*** Supplied records Section Begins ***

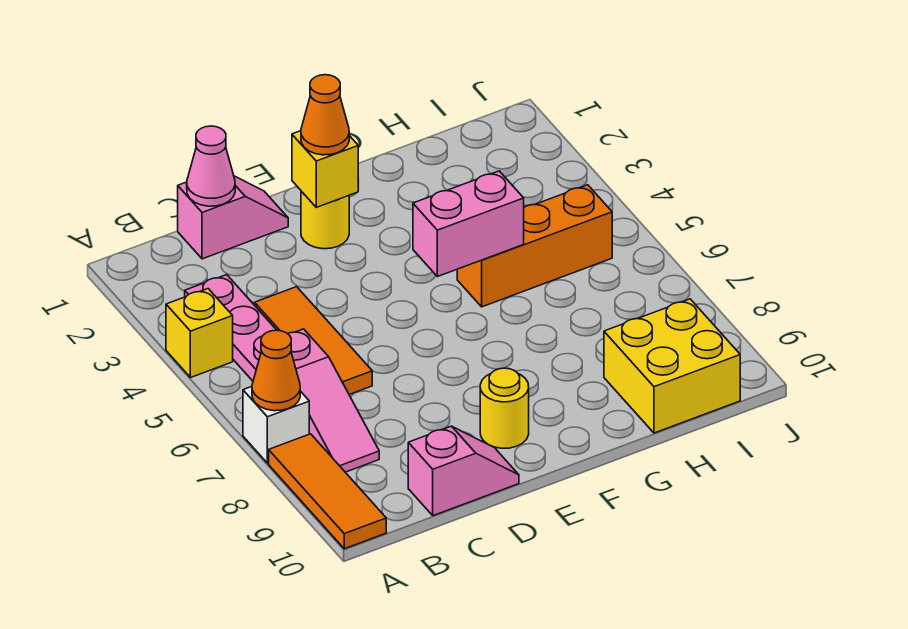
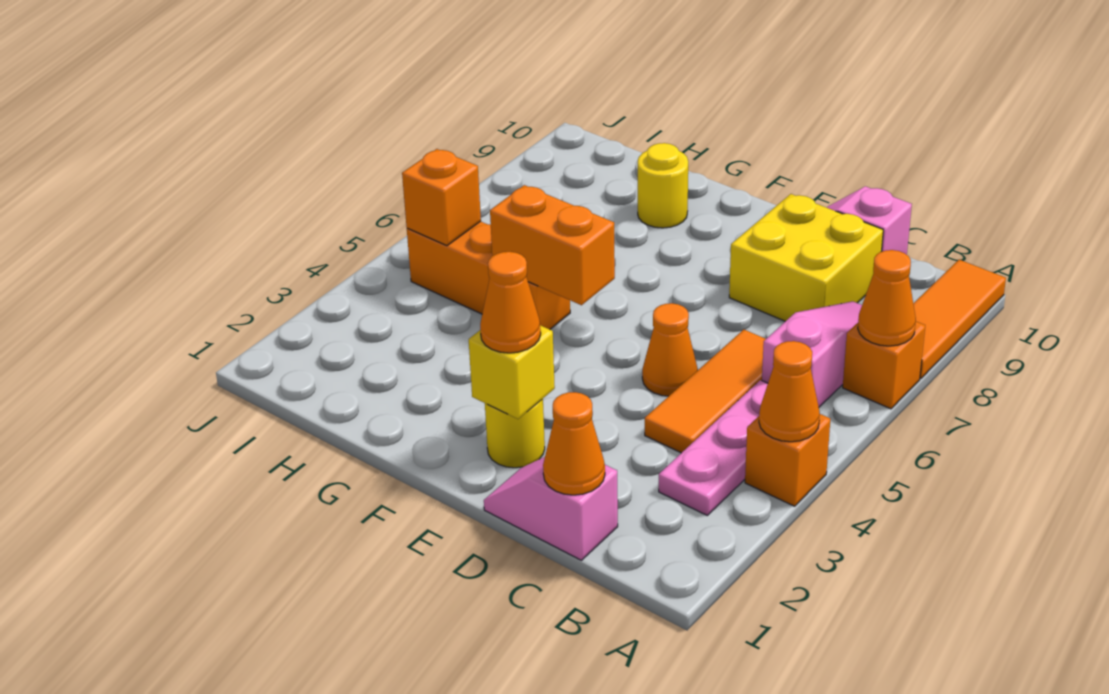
yellow brick A4 level 1 -> orange brick A4 level 1
none -> orange cone A4 level 2
white brick A7 level 1 -> orange brick A7 level 1
pink cone C1 level 2 -> orange cone C1 level 2
none -> orange cone D5 level 1
yellow round brick E9 level 1 -> yellow round brick G9 level 1
pink brick F5:G5 level 2 -> orange brick F5:G5 level 2
yellow brick H9:I10 level 1 -> yellow brick C8:D9 level 1
none -> orange brick I5 level 2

*** Supplied records Section Ends ***

## Description of the task
The word to find is "yellow". Copy every line of the records that holds it.

## Answer for the task
yellow brick A4 level 1 -> orange brick A4 level 1
yellow round brick E9 level 1 -> yellow round brick G9 level 1
yellow brick H9:I10 level 1 -> yellow brick C8:D9 level 1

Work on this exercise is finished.